**What is expected:**
Only the first line of the listing and the lines after it, up to and including the one containing "U1 pin PB1: TX -> RX", should be retyped exactly.

Segment Start: Data under study

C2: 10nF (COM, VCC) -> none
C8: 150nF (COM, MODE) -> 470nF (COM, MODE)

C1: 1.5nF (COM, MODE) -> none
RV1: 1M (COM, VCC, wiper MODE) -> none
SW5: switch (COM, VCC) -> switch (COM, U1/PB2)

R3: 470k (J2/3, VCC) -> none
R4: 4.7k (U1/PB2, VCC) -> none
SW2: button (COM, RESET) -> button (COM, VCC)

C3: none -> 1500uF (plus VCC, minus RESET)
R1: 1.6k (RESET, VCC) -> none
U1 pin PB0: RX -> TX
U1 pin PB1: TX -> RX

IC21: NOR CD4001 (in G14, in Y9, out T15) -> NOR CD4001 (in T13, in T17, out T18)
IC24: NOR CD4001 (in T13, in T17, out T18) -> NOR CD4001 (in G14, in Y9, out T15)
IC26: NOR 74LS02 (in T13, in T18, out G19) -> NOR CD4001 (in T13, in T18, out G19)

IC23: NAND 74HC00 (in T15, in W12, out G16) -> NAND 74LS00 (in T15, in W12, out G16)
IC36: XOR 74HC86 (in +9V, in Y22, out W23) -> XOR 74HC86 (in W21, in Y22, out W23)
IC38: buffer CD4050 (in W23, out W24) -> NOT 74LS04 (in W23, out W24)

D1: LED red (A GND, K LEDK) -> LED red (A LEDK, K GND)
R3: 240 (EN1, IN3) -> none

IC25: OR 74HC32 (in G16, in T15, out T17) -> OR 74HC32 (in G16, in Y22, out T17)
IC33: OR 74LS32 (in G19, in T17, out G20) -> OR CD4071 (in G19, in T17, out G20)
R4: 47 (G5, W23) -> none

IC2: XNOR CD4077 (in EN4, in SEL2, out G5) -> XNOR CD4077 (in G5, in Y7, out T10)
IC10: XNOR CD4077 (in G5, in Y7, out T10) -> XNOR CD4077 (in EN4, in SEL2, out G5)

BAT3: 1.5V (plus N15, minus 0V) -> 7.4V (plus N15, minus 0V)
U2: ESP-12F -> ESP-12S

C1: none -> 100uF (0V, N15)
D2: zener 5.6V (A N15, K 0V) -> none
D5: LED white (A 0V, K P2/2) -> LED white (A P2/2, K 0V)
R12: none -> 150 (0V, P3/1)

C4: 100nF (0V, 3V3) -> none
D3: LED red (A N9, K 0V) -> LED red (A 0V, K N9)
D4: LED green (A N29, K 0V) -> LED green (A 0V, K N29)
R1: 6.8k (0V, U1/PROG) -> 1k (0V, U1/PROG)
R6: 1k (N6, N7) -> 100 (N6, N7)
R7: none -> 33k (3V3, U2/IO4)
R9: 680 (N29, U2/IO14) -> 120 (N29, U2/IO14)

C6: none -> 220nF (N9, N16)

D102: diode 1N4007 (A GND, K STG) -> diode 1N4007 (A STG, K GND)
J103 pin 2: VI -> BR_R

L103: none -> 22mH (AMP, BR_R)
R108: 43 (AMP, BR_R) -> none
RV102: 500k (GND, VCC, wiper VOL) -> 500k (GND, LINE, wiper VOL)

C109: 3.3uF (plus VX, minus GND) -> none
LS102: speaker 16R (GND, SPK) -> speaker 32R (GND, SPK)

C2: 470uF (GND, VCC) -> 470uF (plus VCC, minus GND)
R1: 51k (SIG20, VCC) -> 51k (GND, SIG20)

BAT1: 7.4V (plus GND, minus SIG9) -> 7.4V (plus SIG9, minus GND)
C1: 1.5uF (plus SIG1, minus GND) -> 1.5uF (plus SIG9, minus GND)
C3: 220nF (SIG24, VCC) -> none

Segment End: Data under study

**Written response:**
C2: 10nF (COM, VCC) -> none
C8: 150nF (COM, MODE) -> 470nF (COM, MODE)

C1: 1.5nF (COM, MODE) -> none
RV1: 1M (COM, VCC, wiper MODE) -> none
SW5: switch (COM, VCC) -> switch (COM, U1/PB2)

R3: 470k (J2/3, VCC) -> none
R4: 4.7k (U1/PB2, VCC) -> none
SW2: button (COM, RESET) -> button (COM, VCC)

C3: none -> 1500uF (plus VCC, minus RESET)
R1: 1.6k (RESET, VCC) -> none
U1 pin PB0: RX -> TX
U1 pin PB1: TX -> RX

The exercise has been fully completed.